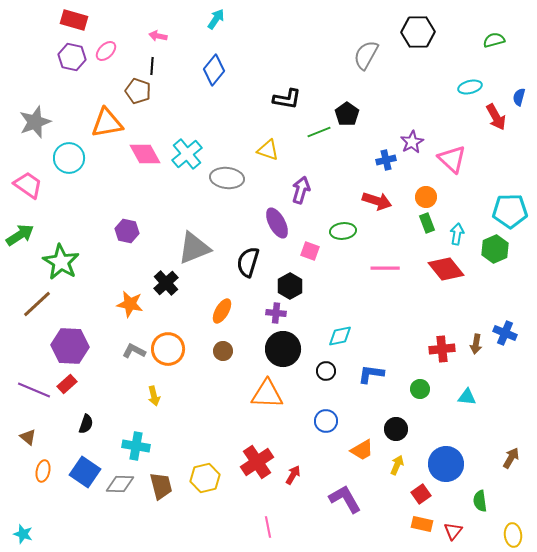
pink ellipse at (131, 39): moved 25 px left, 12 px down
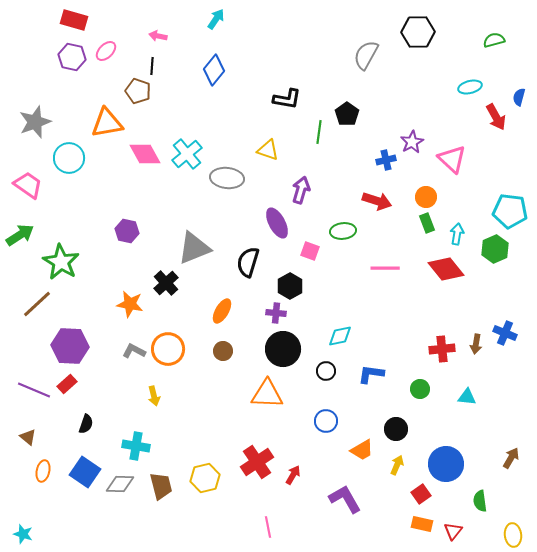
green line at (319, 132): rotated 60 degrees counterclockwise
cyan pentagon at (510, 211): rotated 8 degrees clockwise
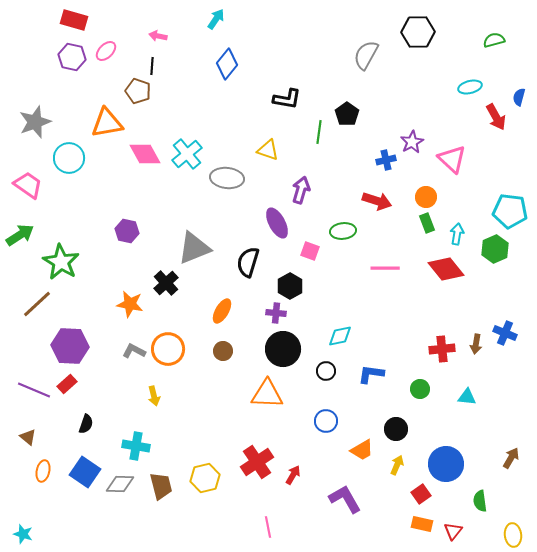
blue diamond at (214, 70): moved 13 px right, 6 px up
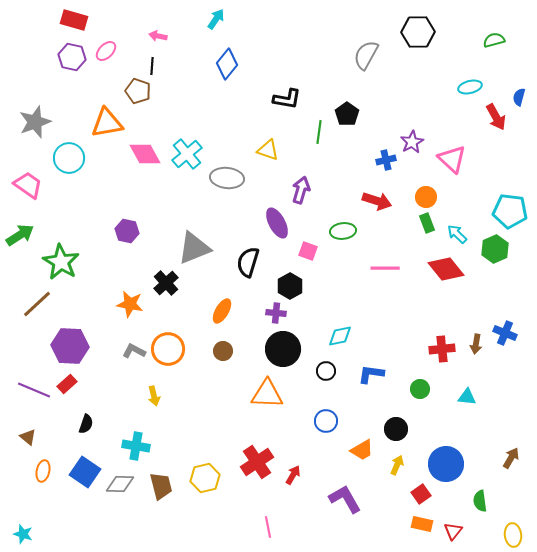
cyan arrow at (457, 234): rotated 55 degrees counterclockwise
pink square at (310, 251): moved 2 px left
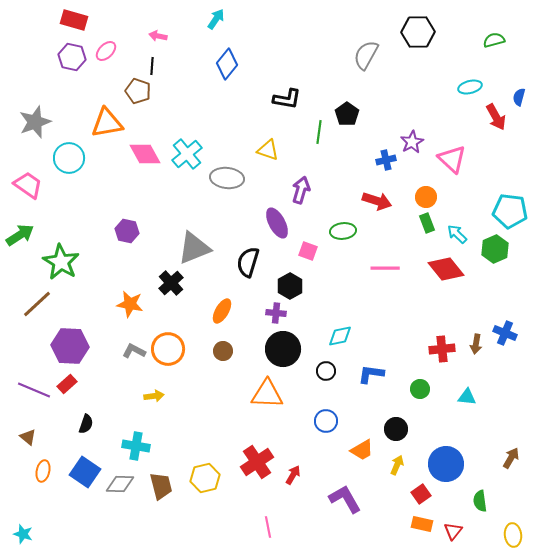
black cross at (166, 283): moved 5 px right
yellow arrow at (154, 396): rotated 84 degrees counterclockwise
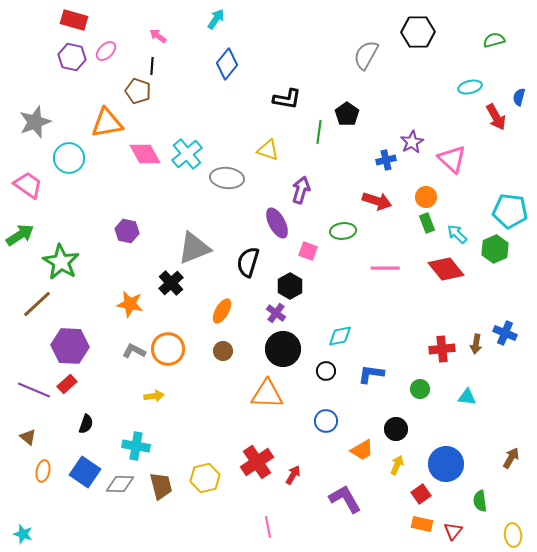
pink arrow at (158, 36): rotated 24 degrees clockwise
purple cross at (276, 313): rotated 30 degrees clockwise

- - -

Please render the data above as a JSON list of strings with one string for each line, leaving out blank lines and the pictures.

[
  "pink ellipse at (131, 39): moved 25 px left, 12 px down",
  "green line at (319, 132): rotated 60 degrees counterclockwise",
  "cyan pentagon at (510, 211): rotated 8 degrees clockwise",
  "blue diamond at (214, 70): moved 13 px right, 6 px up",
  "cyan arrow at (457, 234): rotated 55 degrees counterclockwise",
  "pink square at (310, 251): moved 2 px left",
  "black cross at (166, 283): moved 5 px right",
  "yellow arrow at (154, 396): rotated 84 degrees counterclockwise",
  "pink arrow at (158, 36): rotated 24 degrees clockwise",
  "purple cross at (276, 313): rotated 30 degrees clockwise"
]